= YOUR OBJECTIVE =
Reproduce only this stretch of the listing below: from the line with "camera: 50 degrees right, 0 degrees up" through the line with "missing: blue_plate 168,444", exactly as written, with pictures excluded.

= DATA =
··········
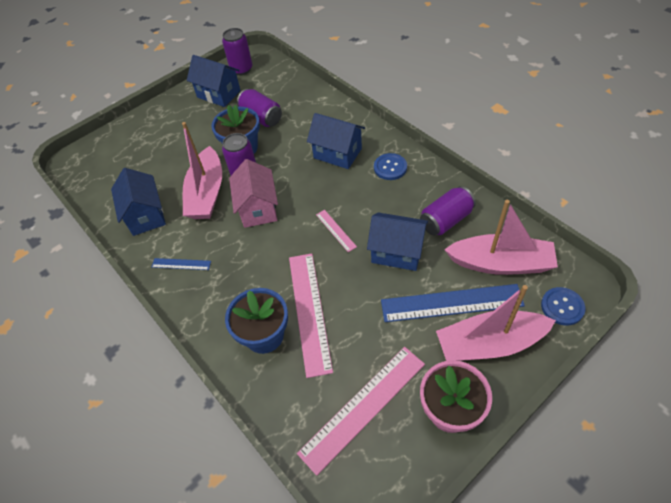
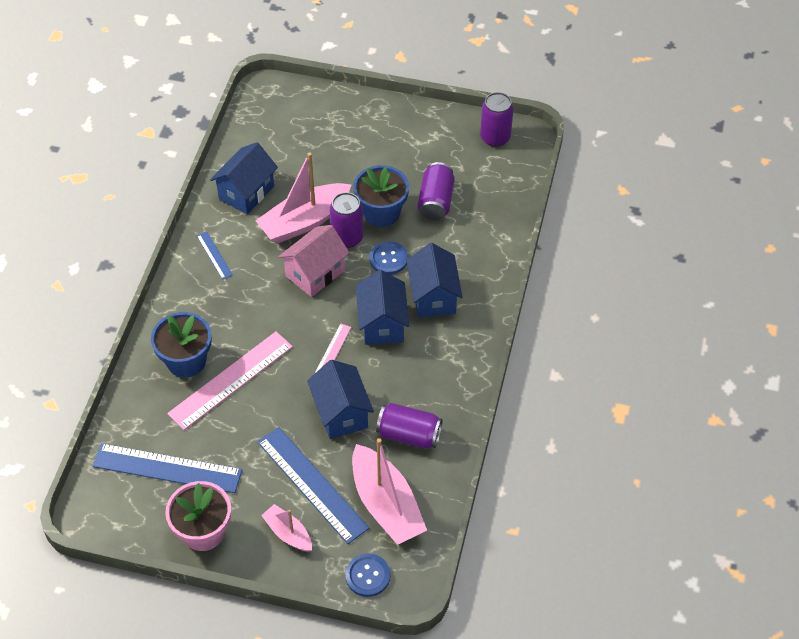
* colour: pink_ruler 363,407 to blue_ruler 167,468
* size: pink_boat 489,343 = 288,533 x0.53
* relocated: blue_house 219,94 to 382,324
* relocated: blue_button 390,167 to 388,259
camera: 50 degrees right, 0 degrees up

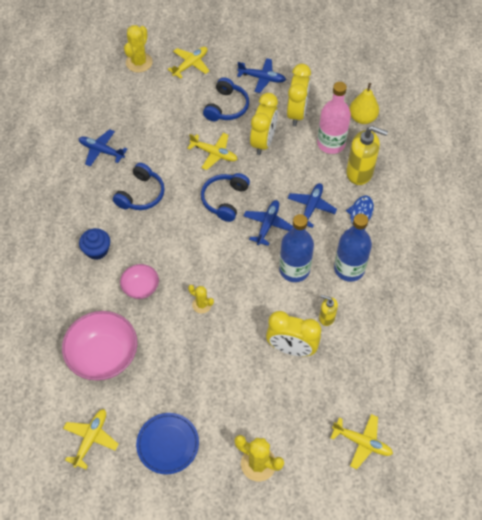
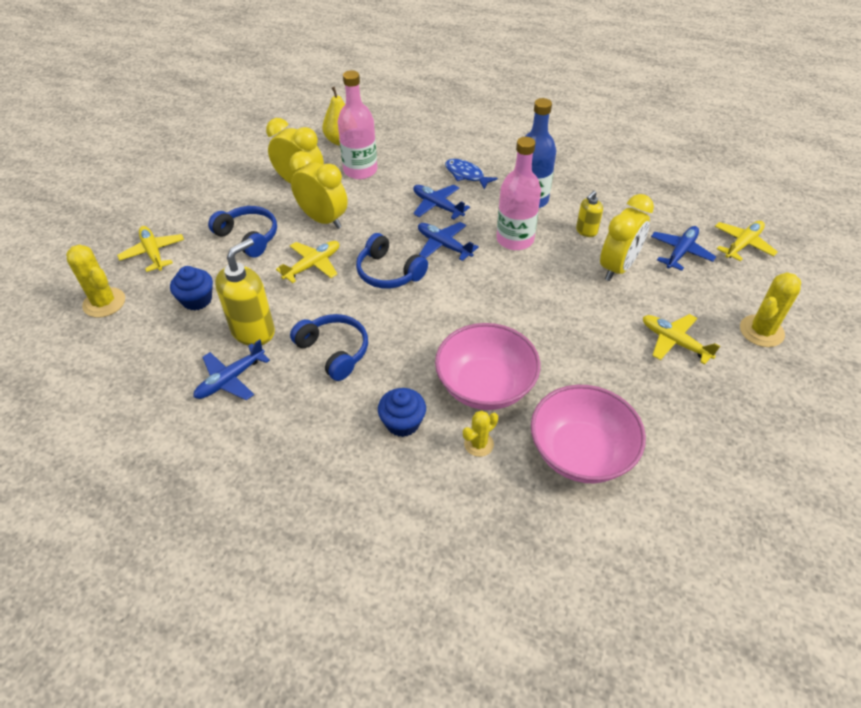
* appeared: blue_cupcake 197,300
* relocated: yellow_soap_dispenser 360,172 to 253,331
* size: pink_bowl 141,287 = 485,386 x1.83
* relocated: yellow_cactus 202,304 to 479,444
* colour: blue_bottle 294,269 to pink_bottle 515,239
* relocated: yellow_plane 91,439 to 674,342
* relocated: blue_plane 262,78 to 680,252
* missing: blue_plate 168,444
camera: 70 degrees left, 10 degrees down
··········
= WRITTEN ANSWER =
camera: 50 degrees right, 0 degrees up

* appeared: blue_cupcake 197,300
* relocated: yellow_soap_dispenser 360,172 to 253,331
* size: pink_bowl 141,287 = 485,386 x1.83
* relocated: yellow_cactus 202,304 to 479,444
* colour: blue_bottle 294,269 to pink_bottle 515,239
* relocated: yellow_plane 91,439 to 674,342
* relocated: blue_plane 262,78 to 680,252
* missing: blue_plate 168,444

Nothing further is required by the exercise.